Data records
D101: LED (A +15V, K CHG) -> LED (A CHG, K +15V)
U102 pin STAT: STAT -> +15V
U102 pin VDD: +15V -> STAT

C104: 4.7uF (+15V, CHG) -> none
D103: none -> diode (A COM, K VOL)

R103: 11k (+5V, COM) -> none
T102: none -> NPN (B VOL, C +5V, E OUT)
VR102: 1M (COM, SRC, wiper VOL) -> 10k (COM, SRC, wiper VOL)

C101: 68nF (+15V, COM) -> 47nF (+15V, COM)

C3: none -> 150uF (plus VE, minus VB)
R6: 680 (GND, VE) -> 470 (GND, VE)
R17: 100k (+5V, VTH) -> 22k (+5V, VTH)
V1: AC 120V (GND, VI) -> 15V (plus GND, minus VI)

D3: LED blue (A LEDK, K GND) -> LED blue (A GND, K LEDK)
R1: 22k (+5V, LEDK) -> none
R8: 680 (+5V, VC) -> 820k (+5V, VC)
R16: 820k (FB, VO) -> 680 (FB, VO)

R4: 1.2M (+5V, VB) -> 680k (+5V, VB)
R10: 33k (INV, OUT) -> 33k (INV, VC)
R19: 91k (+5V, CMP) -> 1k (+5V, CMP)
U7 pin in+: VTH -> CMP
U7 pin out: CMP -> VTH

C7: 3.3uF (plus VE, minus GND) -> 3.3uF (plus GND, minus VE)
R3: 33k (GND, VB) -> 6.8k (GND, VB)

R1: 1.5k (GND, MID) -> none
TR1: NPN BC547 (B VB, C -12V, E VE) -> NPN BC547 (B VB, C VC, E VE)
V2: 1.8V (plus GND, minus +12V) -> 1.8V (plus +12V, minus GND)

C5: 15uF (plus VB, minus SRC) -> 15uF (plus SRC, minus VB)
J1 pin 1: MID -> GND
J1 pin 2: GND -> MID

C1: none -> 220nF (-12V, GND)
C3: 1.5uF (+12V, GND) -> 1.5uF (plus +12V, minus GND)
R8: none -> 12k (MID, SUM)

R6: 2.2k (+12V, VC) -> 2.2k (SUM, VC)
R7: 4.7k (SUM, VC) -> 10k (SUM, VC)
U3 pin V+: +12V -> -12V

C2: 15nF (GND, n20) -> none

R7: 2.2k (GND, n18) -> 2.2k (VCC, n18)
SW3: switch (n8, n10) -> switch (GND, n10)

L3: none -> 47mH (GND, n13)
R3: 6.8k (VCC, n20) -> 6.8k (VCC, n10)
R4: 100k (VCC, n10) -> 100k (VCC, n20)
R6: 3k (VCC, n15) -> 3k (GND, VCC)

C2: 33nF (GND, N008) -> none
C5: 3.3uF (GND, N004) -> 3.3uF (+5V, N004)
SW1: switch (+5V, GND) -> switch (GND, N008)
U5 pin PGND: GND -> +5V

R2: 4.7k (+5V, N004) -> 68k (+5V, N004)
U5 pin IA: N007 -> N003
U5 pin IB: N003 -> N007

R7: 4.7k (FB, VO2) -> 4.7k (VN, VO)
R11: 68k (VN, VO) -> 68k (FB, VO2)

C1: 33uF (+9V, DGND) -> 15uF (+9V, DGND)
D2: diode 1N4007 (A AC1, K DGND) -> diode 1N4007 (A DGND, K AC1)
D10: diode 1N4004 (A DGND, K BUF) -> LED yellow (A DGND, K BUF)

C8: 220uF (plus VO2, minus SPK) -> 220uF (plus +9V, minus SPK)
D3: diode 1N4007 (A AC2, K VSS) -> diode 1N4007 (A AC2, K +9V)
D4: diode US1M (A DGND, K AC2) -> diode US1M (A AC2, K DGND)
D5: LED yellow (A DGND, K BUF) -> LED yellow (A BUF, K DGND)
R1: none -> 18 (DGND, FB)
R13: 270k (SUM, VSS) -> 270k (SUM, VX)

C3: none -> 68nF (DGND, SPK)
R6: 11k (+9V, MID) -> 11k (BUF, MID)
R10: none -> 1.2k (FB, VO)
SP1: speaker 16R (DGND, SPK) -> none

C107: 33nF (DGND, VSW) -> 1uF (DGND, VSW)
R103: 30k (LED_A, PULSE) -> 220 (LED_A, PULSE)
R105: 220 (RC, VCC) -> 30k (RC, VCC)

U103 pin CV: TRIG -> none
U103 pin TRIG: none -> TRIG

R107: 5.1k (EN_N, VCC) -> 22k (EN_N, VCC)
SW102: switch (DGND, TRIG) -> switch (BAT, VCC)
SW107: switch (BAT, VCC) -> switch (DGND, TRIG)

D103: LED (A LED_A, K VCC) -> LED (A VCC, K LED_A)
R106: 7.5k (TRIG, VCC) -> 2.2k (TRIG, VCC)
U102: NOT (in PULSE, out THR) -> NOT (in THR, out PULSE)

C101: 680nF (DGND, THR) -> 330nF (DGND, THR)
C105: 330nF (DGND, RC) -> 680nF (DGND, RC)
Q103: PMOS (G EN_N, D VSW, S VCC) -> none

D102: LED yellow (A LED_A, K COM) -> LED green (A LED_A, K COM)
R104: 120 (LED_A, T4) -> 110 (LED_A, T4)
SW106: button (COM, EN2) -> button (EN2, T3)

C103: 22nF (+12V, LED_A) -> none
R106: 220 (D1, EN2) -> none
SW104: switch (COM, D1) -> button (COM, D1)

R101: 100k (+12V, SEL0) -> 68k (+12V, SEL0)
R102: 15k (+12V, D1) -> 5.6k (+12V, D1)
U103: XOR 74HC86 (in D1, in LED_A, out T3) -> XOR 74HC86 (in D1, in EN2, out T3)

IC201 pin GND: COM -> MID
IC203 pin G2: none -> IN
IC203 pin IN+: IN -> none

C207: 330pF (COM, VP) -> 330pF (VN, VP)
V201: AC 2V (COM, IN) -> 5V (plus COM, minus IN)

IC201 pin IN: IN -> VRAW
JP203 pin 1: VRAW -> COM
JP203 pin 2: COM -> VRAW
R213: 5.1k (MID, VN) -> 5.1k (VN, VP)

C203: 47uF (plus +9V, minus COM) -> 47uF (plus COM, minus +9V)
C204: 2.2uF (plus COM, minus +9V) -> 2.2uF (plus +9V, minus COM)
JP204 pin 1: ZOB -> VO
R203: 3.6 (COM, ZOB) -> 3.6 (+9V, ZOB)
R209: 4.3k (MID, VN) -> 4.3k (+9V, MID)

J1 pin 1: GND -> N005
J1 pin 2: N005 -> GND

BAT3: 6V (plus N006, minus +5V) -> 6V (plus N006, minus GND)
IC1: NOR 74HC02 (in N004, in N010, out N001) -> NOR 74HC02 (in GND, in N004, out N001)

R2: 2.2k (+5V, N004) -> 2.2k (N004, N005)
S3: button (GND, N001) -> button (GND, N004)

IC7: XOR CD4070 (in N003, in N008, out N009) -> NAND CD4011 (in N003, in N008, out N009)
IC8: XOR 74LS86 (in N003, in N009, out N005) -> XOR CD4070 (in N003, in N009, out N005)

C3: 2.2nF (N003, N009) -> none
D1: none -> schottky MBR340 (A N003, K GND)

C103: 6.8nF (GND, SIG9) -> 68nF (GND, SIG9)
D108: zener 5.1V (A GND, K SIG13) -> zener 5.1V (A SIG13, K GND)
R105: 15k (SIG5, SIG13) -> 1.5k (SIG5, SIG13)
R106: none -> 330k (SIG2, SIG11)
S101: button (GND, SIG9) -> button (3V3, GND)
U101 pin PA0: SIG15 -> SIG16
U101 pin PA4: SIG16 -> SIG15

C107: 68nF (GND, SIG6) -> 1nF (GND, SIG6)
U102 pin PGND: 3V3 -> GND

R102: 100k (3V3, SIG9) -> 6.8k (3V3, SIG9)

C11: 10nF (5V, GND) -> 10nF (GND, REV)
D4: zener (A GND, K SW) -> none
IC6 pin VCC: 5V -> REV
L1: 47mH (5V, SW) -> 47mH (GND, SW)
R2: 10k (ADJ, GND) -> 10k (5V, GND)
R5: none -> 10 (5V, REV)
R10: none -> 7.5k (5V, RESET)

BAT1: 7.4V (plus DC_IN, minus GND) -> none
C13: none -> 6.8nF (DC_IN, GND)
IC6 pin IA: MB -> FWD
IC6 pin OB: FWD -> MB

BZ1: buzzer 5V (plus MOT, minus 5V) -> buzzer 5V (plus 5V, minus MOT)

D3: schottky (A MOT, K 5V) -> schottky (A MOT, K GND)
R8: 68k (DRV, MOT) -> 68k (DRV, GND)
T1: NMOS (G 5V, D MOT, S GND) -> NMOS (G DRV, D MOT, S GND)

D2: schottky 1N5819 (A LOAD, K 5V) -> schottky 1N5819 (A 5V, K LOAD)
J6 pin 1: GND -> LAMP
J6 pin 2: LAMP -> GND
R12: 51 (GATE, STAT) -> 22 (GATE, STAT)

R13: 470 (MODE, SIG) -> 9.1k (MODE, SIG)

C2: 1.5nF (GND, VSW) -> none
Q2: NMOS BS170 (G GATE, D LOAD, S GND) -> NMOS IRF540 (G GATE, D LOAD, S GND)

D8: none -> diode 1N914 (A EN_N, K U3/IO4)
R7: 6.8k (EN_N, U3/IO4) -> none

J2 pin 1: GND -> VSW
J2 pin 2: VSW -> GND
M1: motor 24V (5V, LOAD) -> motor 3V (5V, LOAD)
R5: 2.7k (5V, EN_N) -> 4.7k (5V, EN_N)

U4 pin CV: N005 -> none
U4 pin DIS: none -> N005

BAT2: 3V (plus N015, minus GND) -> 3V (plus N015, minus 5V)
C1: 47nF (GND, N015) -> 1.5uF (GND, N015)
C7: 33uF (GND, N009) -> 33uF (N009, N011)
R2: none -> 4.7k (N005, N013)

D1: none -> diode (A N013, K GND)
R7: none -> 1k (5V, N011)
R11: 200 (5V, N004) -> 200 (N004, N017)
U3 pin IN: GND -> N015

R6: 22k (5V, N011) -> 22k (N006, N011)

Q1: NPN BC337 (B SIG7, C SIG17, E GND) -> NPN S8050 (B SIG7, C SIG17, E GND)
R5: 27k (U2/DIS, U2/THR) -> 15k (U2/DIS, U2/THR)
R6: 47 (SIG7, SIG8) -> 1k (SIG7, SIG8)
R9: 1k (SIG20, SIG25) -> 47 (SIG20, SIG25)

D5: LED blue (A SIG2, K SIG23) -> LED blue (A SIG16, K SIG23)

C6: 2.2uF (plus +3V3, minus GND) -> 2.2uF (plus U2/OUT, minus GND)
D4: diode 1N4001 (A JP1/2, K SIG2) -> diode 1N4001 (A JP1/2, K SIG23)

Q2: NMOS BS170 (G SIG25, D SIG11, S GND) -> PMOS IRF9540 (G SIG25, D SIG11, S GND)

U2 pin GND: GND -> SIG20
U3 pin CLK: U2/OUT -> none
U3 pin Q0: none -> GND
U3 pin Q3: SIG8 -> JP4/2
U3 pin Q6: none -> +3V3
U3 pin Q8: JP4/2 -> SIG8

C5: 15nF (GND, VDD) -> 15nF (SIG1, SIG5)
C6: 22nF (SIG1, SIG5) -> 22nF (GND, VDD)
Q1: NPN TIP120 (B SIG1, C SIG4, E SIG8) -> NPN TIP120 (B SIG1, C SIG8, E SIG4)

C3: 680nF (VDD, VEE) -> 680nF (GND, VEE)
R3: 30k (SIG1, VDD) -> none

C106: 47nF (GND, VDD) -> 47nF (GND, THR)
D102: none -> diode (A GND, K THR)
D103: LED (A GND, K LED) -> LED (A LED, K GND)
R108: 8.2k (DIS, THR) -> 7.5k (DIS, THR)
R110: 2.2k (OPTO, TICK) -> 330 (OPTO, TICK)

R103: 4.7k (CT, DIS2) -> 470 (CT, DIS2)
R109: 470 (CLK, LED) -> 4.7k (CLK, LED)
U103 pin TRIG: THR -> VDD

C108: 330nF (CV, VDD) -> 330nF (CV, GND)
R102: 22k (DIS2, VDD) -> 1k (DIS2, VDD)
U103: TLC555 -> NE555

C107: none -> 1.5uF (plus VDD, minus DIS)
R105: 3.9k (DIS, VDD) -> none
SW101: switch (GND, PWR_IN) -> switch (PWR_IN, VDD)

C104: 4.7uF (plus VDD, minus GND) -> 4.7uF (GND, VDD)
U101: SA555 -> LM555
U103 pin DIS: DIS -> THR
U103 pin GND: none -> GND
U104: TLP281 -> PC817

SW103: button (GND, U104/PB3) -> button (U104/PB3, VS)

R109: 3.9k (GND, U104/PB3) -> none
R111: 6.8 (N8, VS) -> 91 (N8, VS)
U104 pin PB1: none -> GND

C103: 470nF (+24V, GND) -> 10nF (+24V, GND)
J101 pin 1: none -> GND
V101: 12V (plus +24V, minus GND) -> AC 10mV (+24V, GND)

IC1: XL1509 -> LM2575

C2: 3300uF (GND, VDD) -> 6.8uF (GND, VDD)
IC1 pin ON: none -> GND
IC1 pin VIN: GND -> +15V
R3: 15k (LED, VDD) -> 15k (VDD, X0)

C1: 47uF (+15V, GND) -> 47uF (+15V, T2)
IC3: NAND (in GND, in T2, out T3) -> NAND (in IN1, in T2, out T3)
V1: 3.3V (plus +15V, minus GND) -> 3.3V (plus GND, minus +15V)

■ What is expected ■
All that should appear in the response is the run of lines from the first line of the entries through the line containing "U7 pin out: CMP -> VTH", copied exactly.

■ Output ■
D101: LED (A +15V, K CHG) -> LED (A CHG, K +15V)
U102 pin STAT: STAT -> +15V
U102 pin VDD: +15V -> STAT

C104: 4.7uF (+15V, CHG) -> none
D103: none -> diode (A COM, K VOL)

R103: 11k (+5V, COM) -> none
T102: none -> NPN (B VOL, C +5V, E OUT)
VR102: 1M (COM, SRC, wiper VOL) -> 10k (COM, SRC, wiper VOL)

C101: 68nF (+15V, COM) -> 47nF (+15V, COM)

C3: none -> 150uF (plus VE, minus VB)
R6: 680 (GND, VE) -> 470 (GND, VE)
R17: 100k (+5V, VTH) -> 22k (+5V, VTH)
V1: AC 120V (GND, VI) -> 15V (plus GND, minus VI)

D3: LED blue (A LEDK, K GND) -> LED blue (A GND, K LEDK)
R1: 22k (+5V, LEDK) -> none
R8: 680 (+5V, VC) -> 820k (+5V, VC)
R16: 820k (FB, VO) -> 680 (FB, VO)

R4: 1.2M (+5V, VB) -> 680k (+5V, VB)
R10: 33k (INV, OUT) -> 33k (INV, VC)
R19: 91k (+5V, CMP) -> 1k (+5V, CMP)
U7 pin in+: VTH -> CMP
U7 pin out: CMP -> VTH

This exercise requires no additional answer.